Write out the entries below exactly as they stand. Skip every image.

[Data excerpts — start]

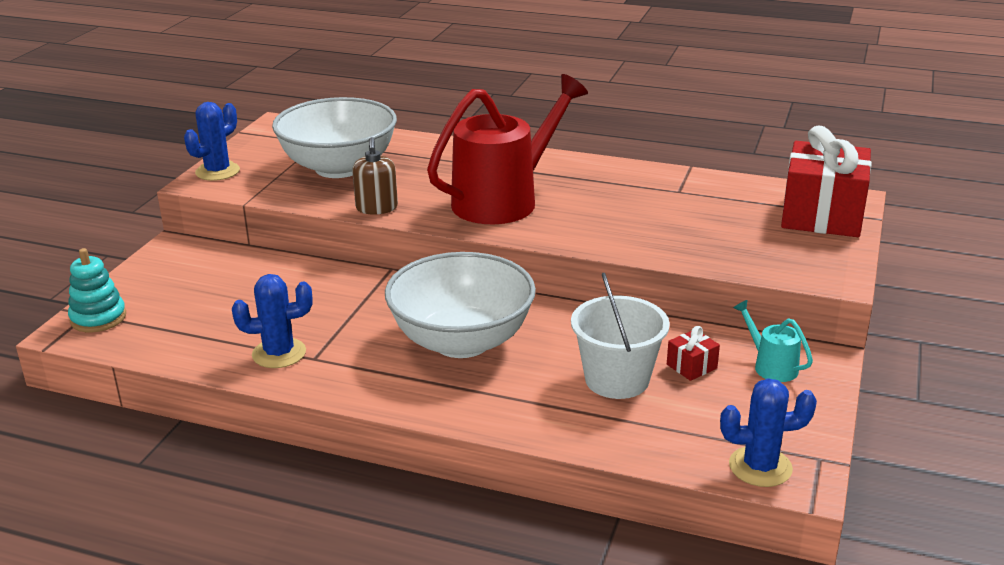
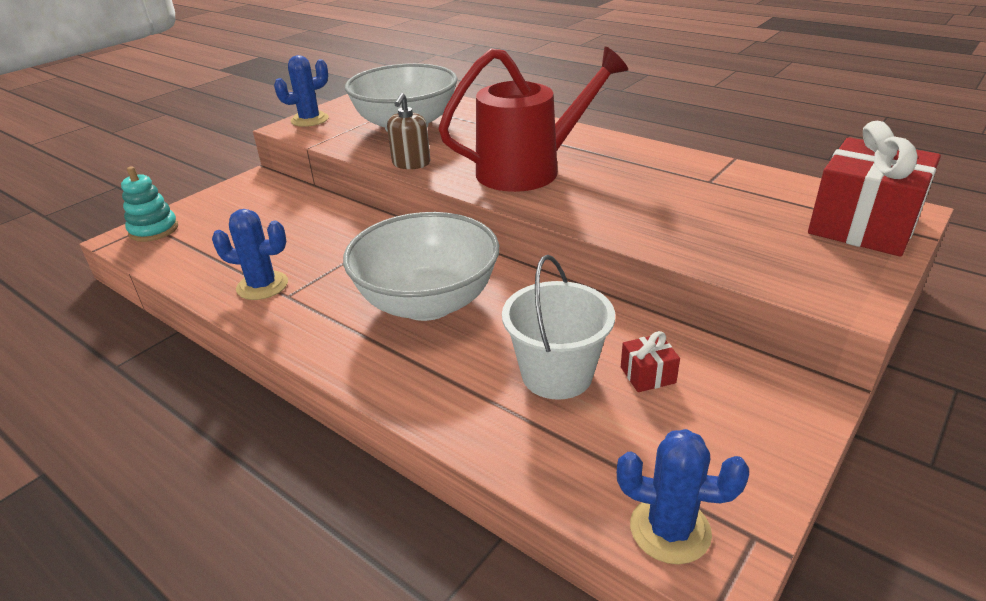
camera: 20 degrees right, 5 degrees up
(770, 366) = (741, 392): turquoise watering can -> none

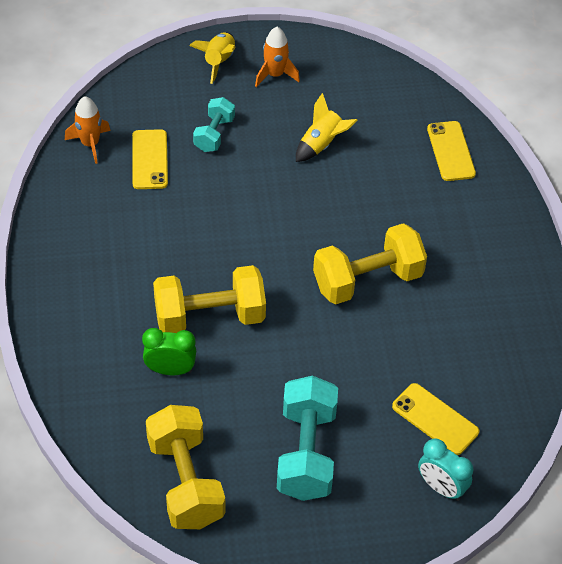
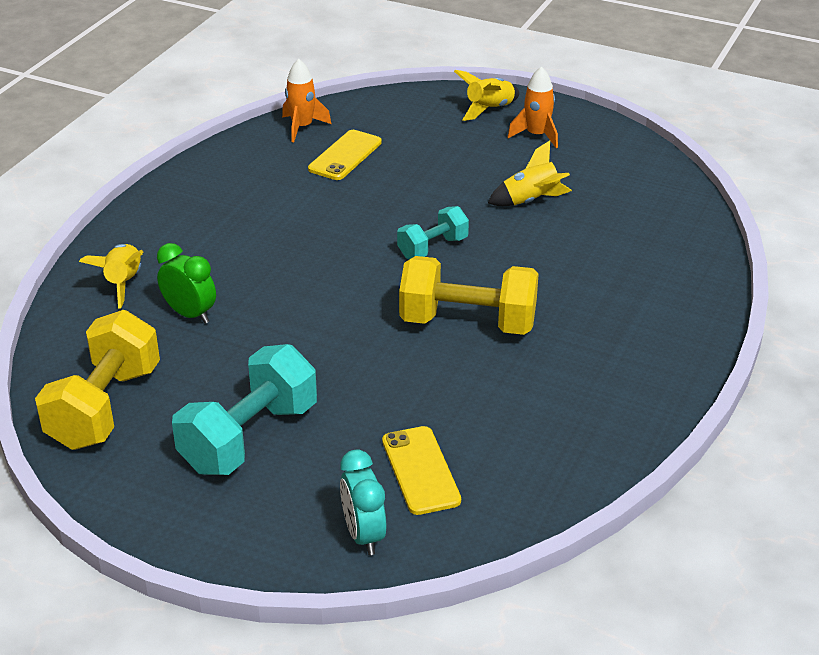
camera: 35 degrees right, 15 degrees down
(94, 366) = (123, 283): none -> yellow rocket
(209, 317) = (273, 289): yellow dumbbell -> none
(214, 134) = (428, 158): turquoise dumbbell -> turquoise dumbbell (433, 248)
(450, 151) = (671, 253): yellow phone -> none

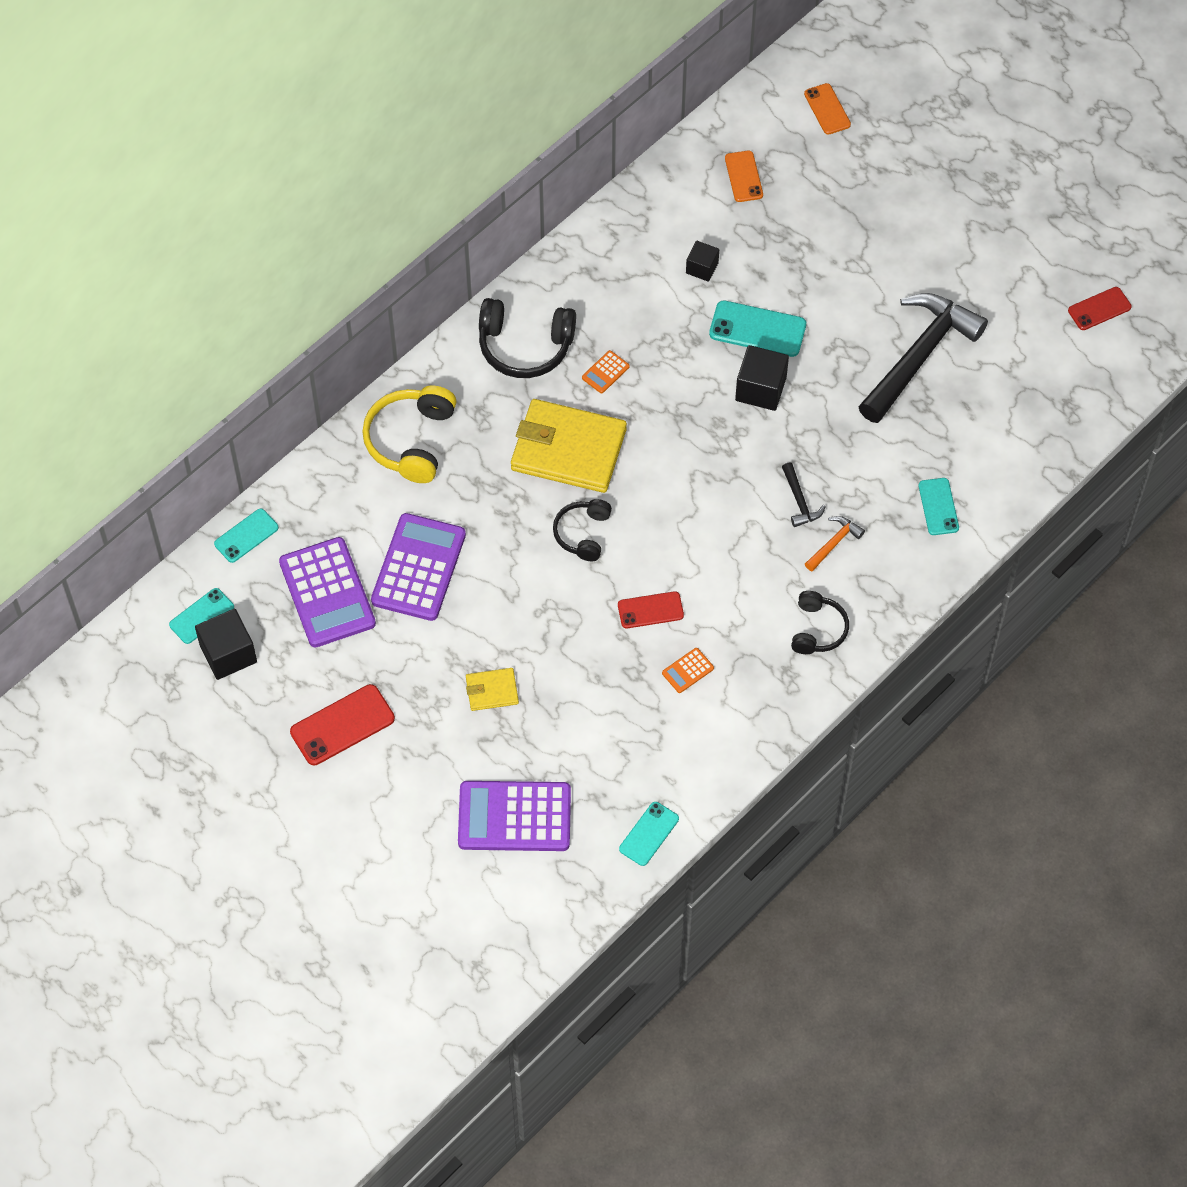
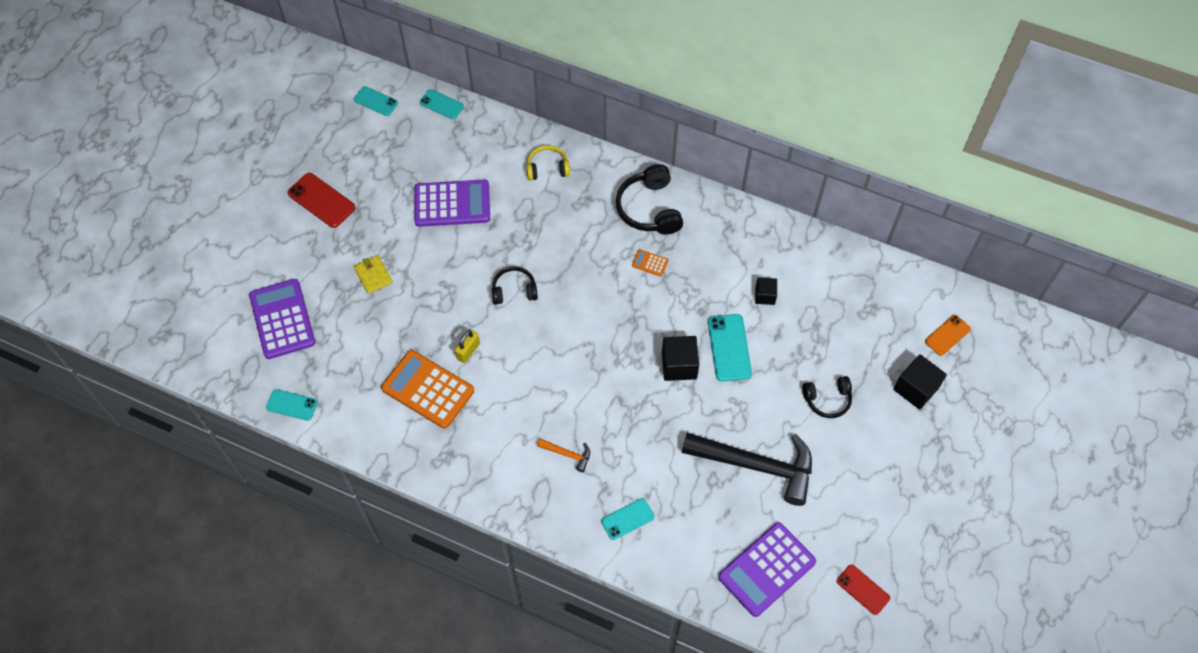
camera: 70 degrees right, 0 degrees up
(228, 654) = (353, 124): black cube -> black cube (916, 389)
(327, 593) = (415, 160): purple calculator -> purple calculator (767, 569)
(411, 440) = (547, 168): yellow headphones -> yellow headphones, size x0.62
(568, 450) = (577, 260): yellow wallet -> none
(650, 610) = (468, 351): red phone -> yellow padlock
(688, 671) = (428, 390): orange calculator -> orange calculator, size x2.37
(743, 176) = (857, 298): orange phone -> none
(799, 501) = (594, 420): black hammer -> none
(817, 629) = (490, 465): black headphones -> black headphones (827, 400)

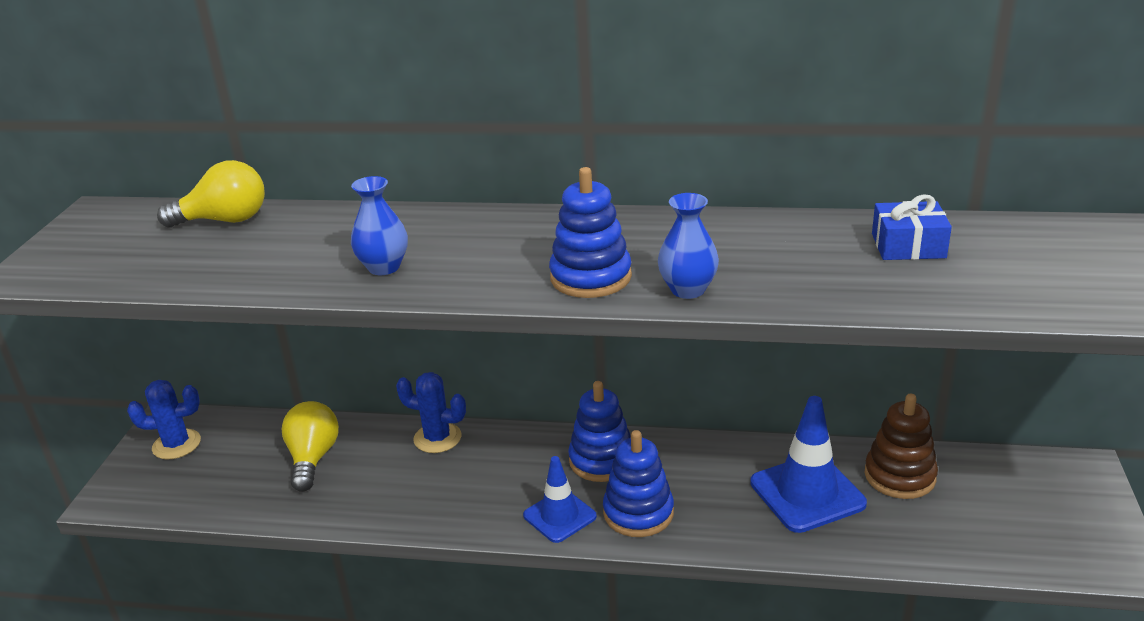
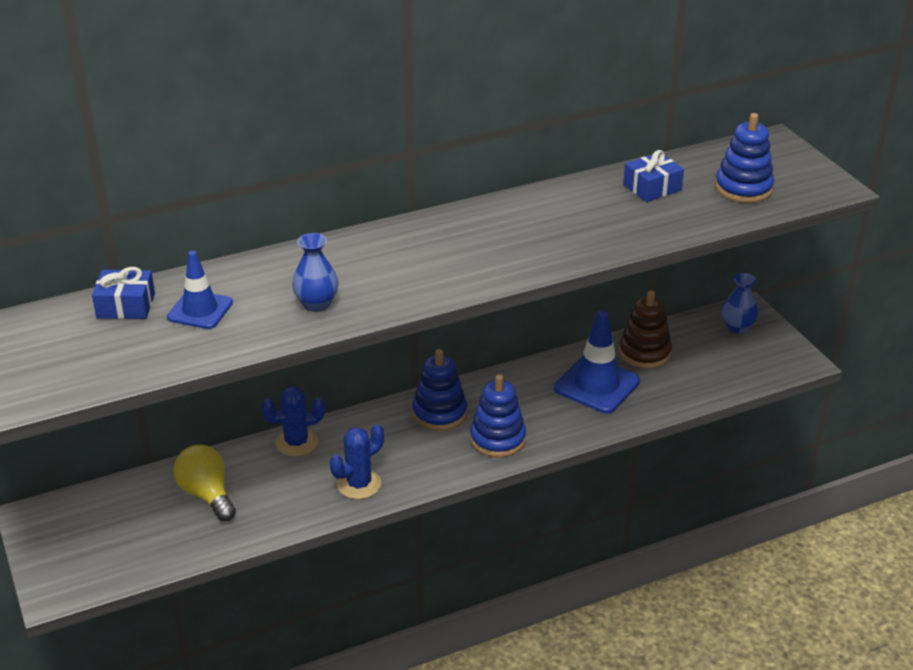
camera: 35 degrees left, 5 degrees up
(176, 444) = (67, 530): blue cactus -> blue cactus (359, 484)
(225, 220) = (126, 305): yellow light bulb -> blue gift
(559, 516) = (445, 462): blue traffic cone -> blue traffic cone (200, 310)
(590, 277) = (476, 267): blue stacking toy -> blue stacking toy (743, 188)
(688, 290) = (549, 258): blue vase -> blue vase (737, 327)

[Data excerpts — finish]

Solution to the problem
camera: 20 degrees right, 5 degrees up
(770, 366) = (741, 392): turquoise watering can -> none

camera: 35 degrees right, 15 degrees down
(94, 366) = (123, 283): none -> yellow rocket
(209, 317) = (273, 289): yellow dumbbell -> none
(214, 134) = (428, 158): turquoise dumbbell -> turquoise dumbbell (433, 248)
(450, 151) = (671, 253): yellow phone -> none

camera: 70 degrees right, 0 degrees up
(228, 654) = (353, 124): black cube -> black cube (916, 389)
(327, 593) = (415, 160): purple calculator -> purple calculator (767, 569)
(411, 440) = (547, 168): yellow headphones -> yellow headphones, size x0.62
(568, 450) = (577, 260): yellow wallet -> none
(650, 610) = (468, 351): red phone -> yellow padlock
(688, 671) = (428, 390): orange calculator -> orange calculator, size x2.37
(743, 176) = (857, 298): orange phone -> none
(799, 501) = (594, 420): black hammer -> none
(817, 629) = (490, 465): black headphones -> black headphones (827, 400)

camera: 35 degrees left, 5 degrees up
(176, 444) = (67, 530): blue cactus -> blue cactus (359, 484)
(225, 220) = (126, 305): yellow light bulb -> blue gift
(559, 516) = (445, 462): blue traffic cone -> blue traffic cone (200, 310)
(590, 277) = (476, 267): blue stacking toy -> blue stacking toy (743, 188)
(688, 290) = (549, 258): blue vase -> blue vase (737, 327)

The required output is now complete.